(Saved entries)
--*--

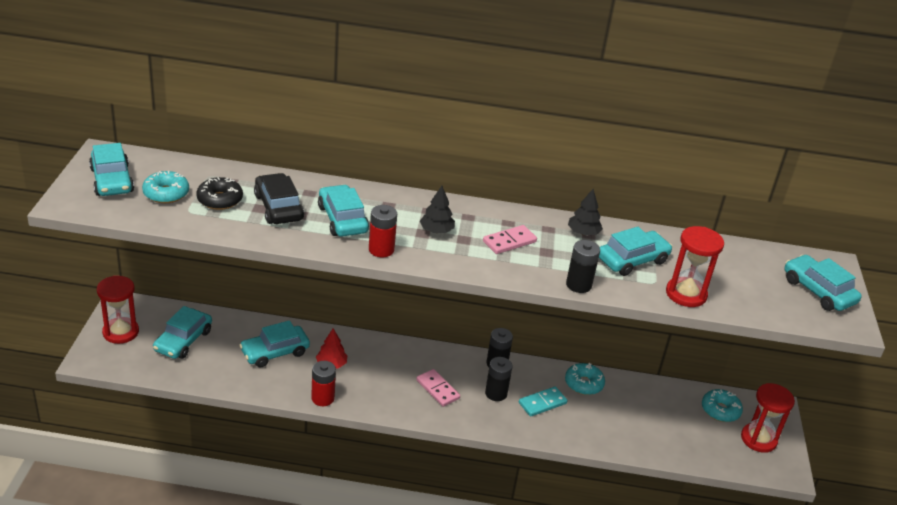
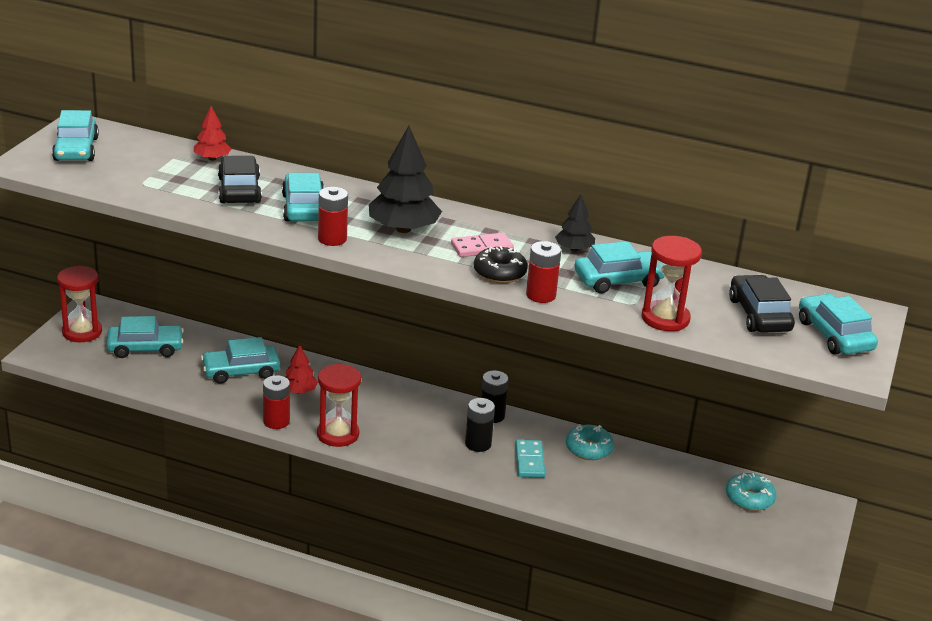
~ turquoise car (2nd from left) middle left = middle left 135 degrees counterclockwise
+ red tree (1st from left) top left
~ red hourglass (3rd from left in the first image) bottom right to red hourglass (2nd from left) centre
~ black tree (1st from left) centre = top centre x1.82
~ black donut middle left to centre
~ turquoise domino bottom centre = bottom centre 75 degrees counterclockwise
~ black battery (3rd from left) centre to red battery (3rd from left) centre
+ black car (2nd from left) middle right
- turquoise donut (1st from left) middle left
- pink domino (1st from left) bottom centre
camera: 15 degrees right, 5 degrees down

--*--

▸ **What you will do**:
Please print the entries exactly as they stand. Images are not part of the copy.

▸ **Task output**:
~ turquoise car (2nd from left) middle left = middle left 135 degrees counterclockwise
+ red tree (1st from left) top left
~ red hourglass (3rd from left in the first image) bottom right to red hourglass (2nd from left) centre
~ black tree (1st from left) centre = top centre x1.82
~ black donut middle left to centre
~ turquoise domino bottom centre = bottom centre 75 degrees counterclockwise
~ black battery (3rd from left) centre to red battery (3rd from left) centre
+ black car (2nd from left) middle right
- turquoise donut (1st from left) middle left
- pink domino (1st from left) bottom centre
camera: 15 degrees right, 5 degrees down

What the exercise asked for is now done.